---------- RECORDS SHOWN
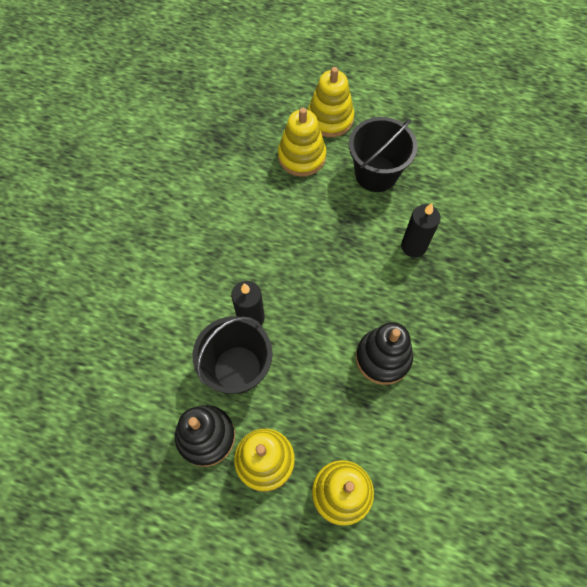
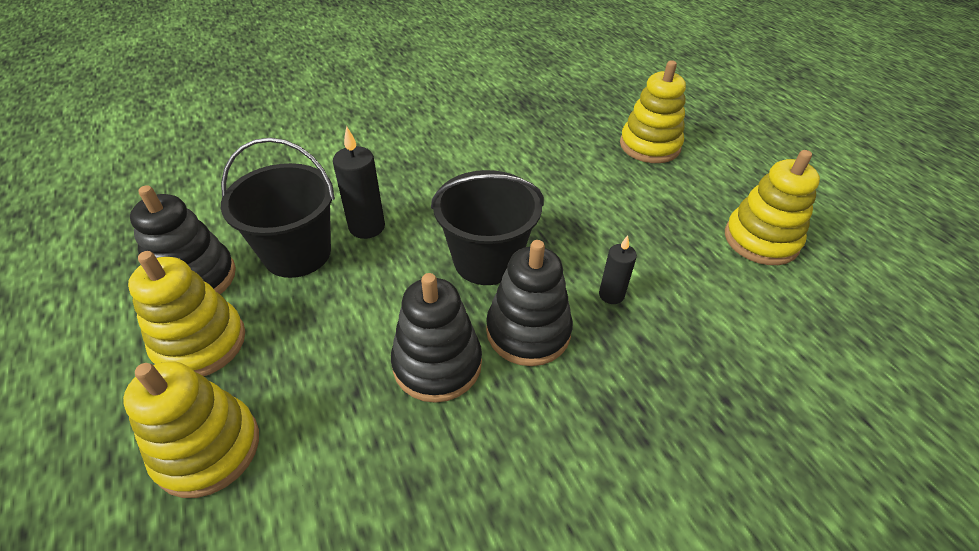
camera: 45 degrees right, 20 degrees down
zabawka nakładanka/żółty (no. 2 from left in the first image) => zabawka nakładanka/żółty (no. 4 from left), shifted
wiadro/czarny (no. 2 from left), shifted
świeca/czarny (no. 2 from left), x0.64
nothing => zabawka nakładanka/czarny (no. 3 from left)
--------------------
**ACTIVITY**. With both ends included, please retype exactly the lines from the line containing "wiadro/czarny (no. 2 from left), shifted" to the final line of the data.

**COMPLETED TASK**.
wiadro/czarny (no. 2 from left), shifted
świeca/czarny (no. 2 from left), x0.64
nothing => zabawka nakładanka/czarny (no. 3 from left)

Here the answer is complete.